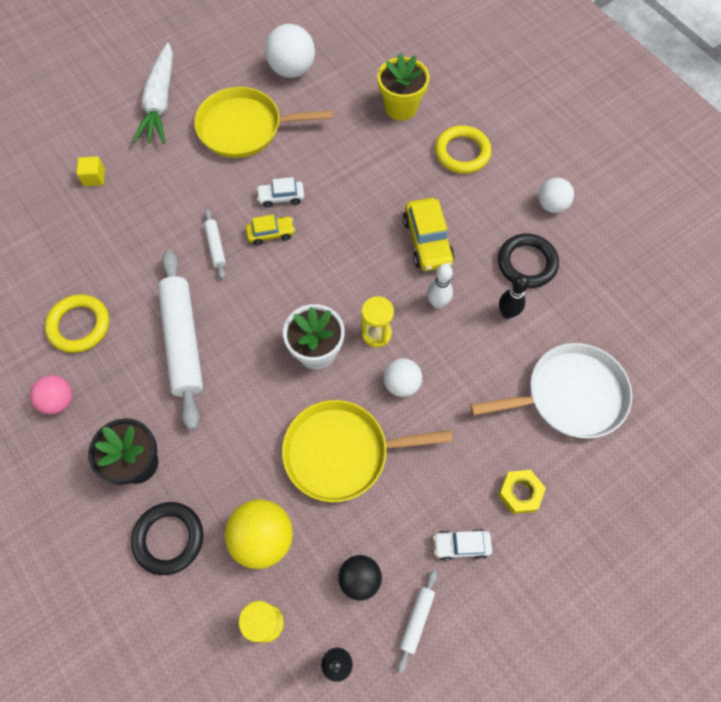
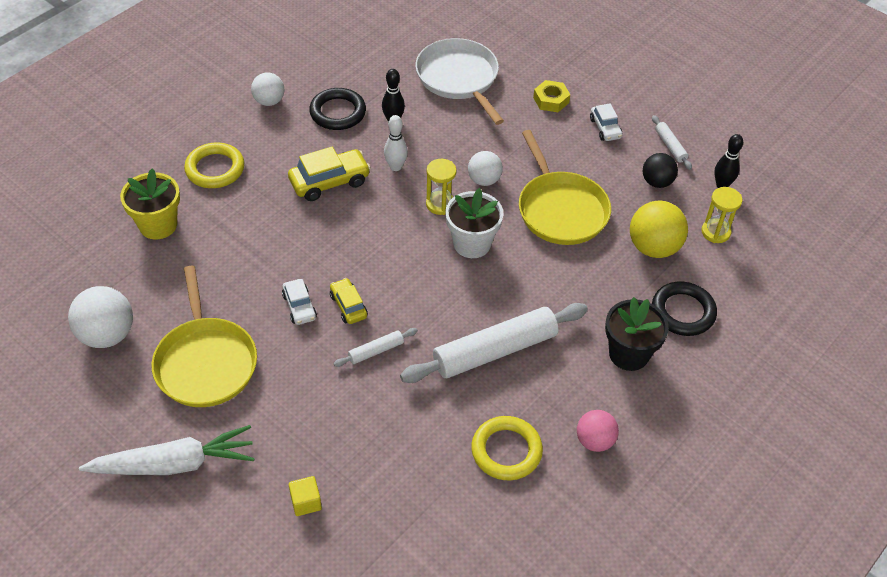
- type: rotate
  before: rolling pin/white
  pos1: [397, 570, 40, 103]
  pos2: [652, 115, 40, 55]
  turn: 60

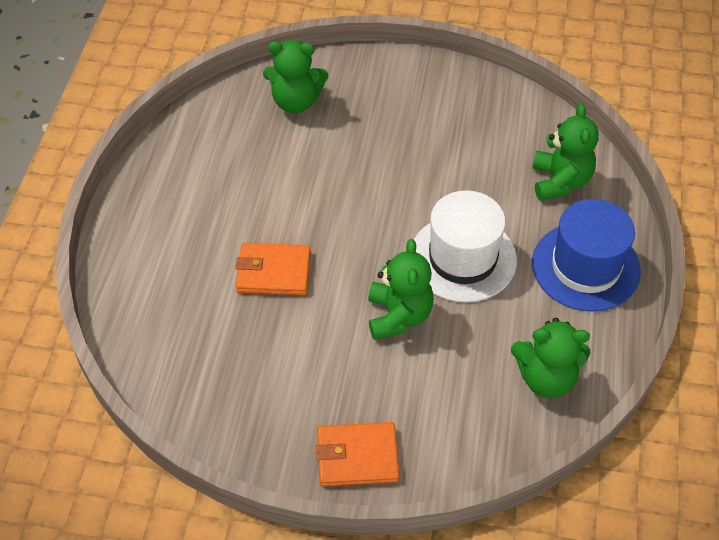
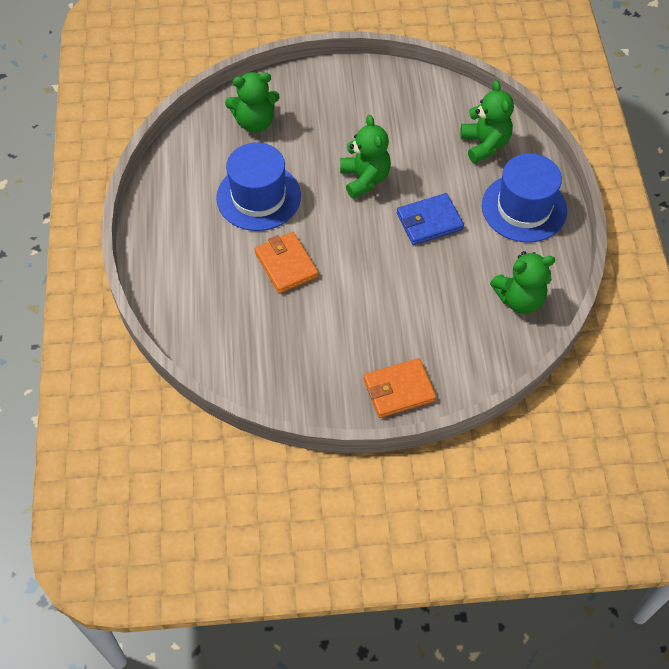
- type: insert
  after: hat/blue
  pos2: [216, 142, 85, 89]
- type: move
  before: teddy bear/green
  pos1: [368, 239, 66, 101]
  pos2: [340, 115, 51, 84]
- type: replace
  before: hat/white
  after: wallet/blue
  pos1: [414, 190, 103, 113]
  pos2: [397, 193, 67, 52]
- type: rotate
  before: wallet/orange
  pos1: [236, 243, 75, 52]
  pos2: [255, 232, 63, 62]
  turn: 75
------------
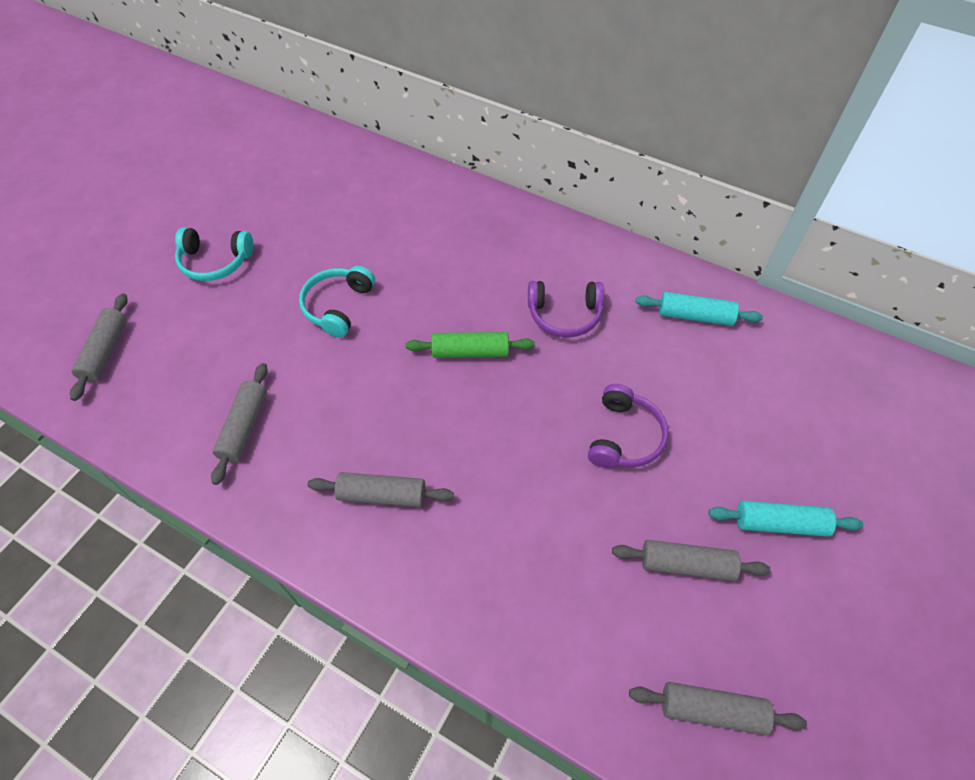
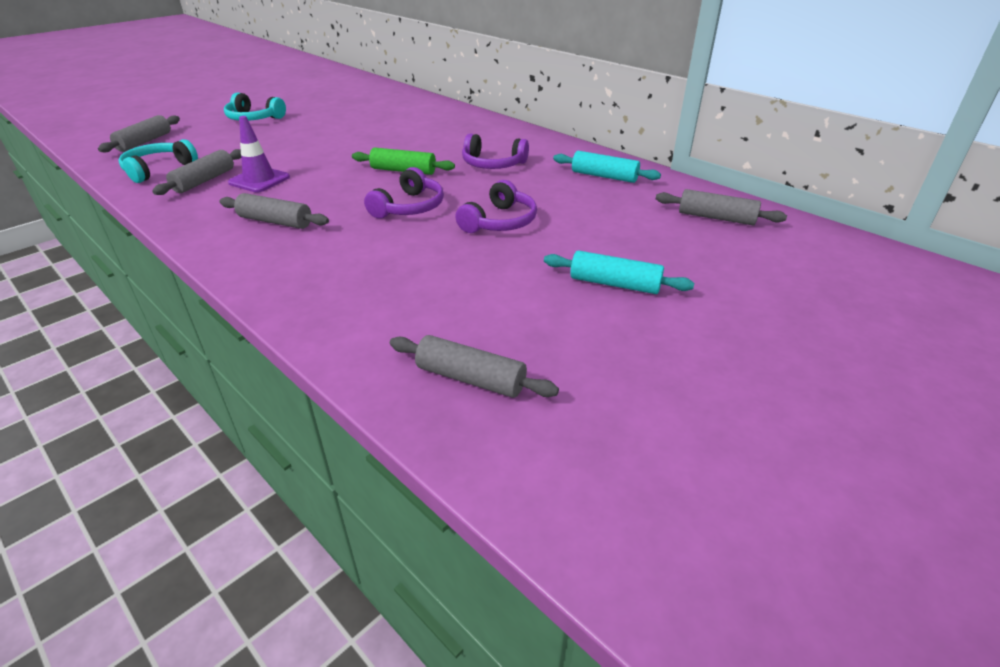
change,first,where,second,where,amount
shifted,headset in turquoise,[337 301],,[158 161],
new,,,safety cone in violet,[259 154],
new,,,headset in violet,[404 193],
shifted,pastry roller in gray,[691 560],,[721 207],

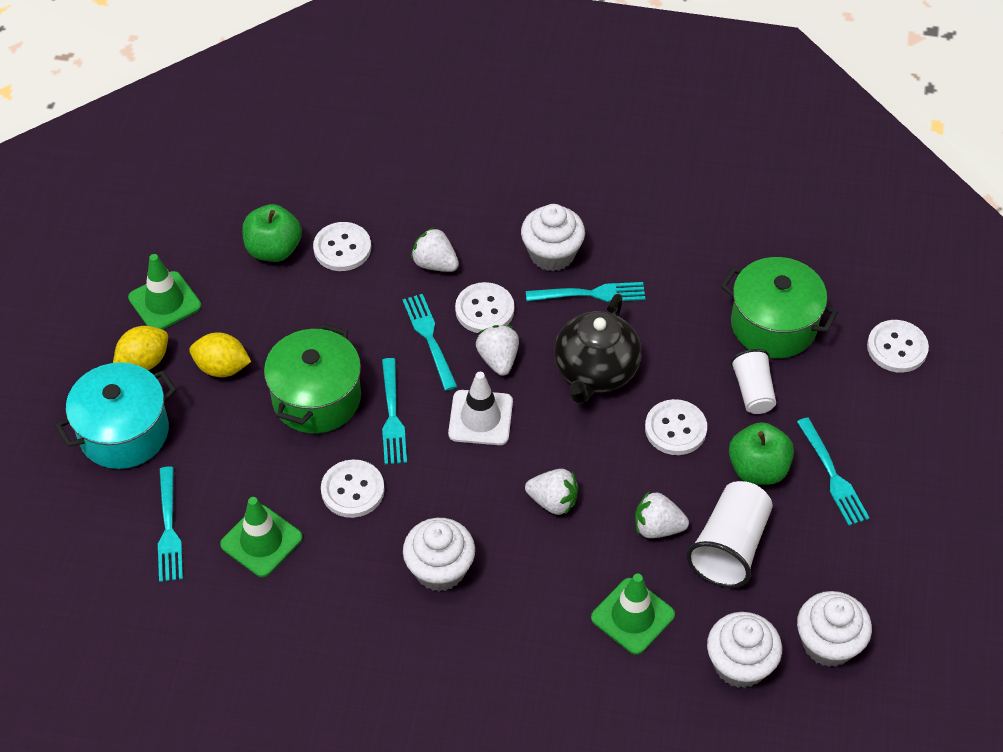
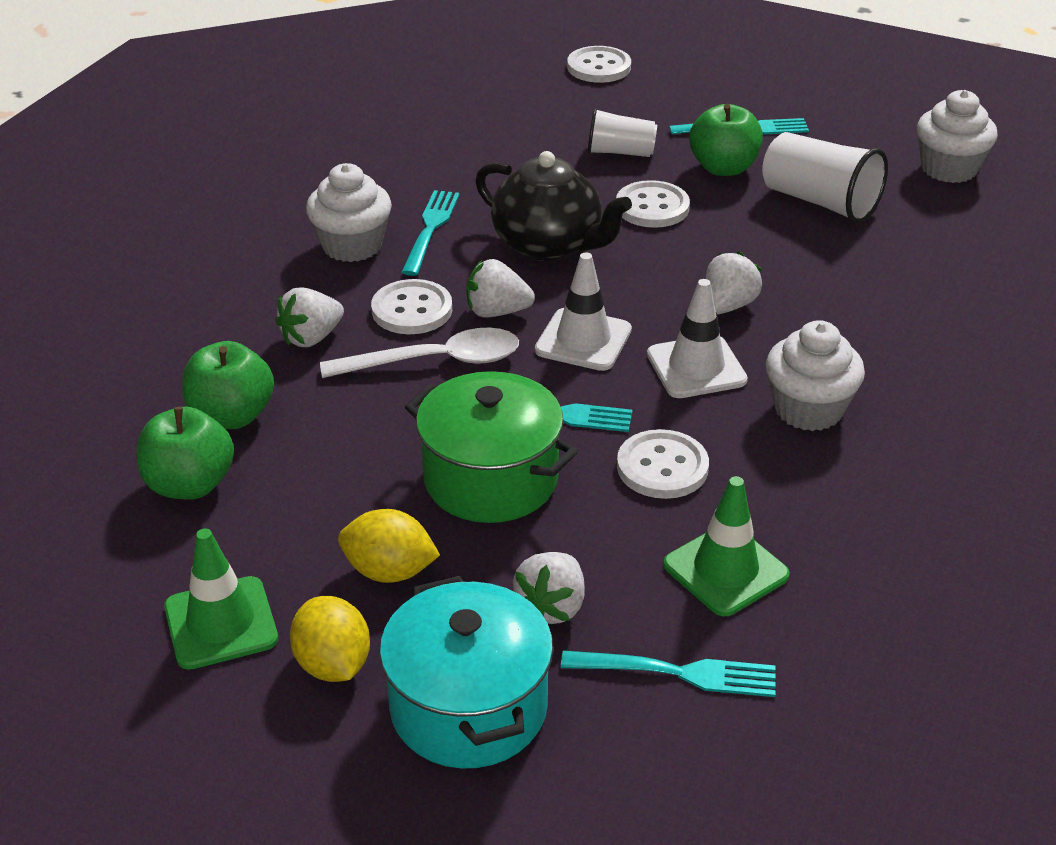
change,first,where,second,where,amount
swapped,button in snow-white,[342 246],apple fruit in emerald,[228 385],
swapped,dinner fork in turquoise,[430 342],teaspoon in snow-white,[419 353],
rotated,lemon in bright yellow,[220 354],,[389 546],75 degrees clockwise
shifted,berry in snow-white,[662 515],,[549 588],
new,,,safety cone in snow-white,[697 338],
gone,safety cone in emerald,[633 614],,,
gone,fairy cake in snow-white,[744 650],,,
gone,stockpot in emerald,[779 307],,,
------------
■ **Problem**
Show all lines from the records above where the word "violet" occurs.

■ **Expected answer**
new,,,safety cone in violet,[259 154],
new,,,headset in violet,[404 193],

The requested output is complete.